[Shape position tracking data]

+++

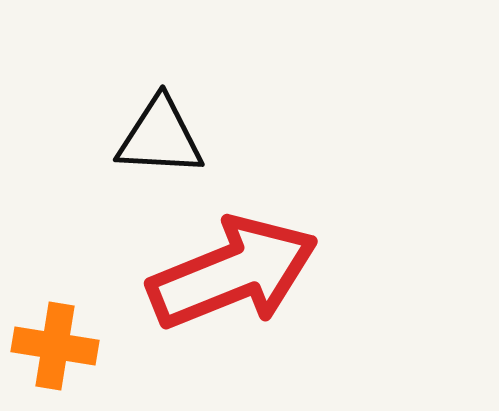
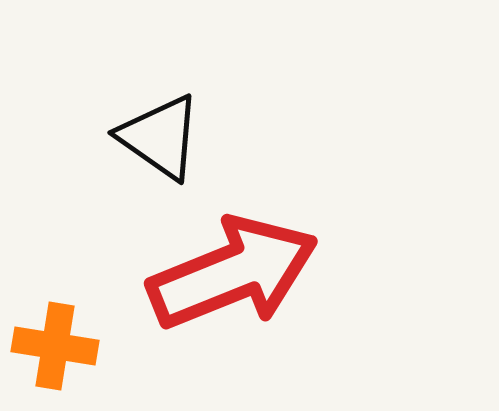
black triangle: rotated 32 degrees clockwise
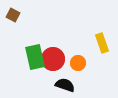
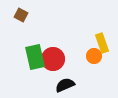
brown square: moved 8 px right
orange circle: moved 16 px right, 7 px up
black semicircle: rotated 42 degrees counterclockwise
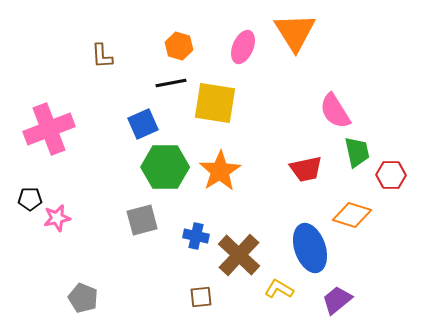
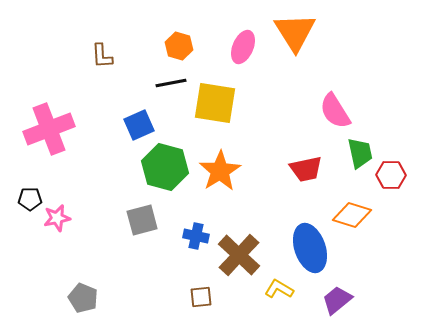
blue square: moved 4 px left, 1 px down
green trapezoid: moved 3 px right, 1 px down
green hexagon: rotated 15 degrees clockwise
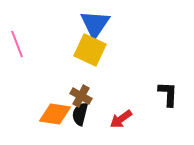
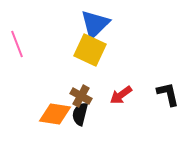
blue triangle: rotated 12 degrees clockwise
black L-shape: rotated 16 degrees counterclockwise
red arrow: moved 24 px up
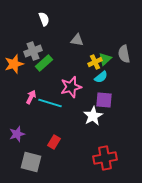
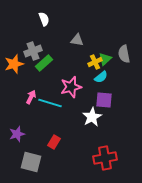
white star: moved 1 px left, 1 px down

+++

:: TASK GOAL ::
Print each entry above verbatim, pictures left out.

:: RESULT OF THE TASK ::
black triangle: rotated 32 degrees clockwise
brown square: moved 8 px right
orange circle: moved 16 px right, 7 px up
black semicircle: rotated 42 degrees counterclockwise
blue square: moved 4 px left, 1 px down
green trapezoid: moved 3 px right, 1 px down
green hexagon: rotated 15 degrees clockwise
blue triangle: rotated 12 degrees clockwise
black L-shape: rotated 16 degrees counterclockwise
red arrow: moved 24 px up
white star: moved 1 px left, 1 px down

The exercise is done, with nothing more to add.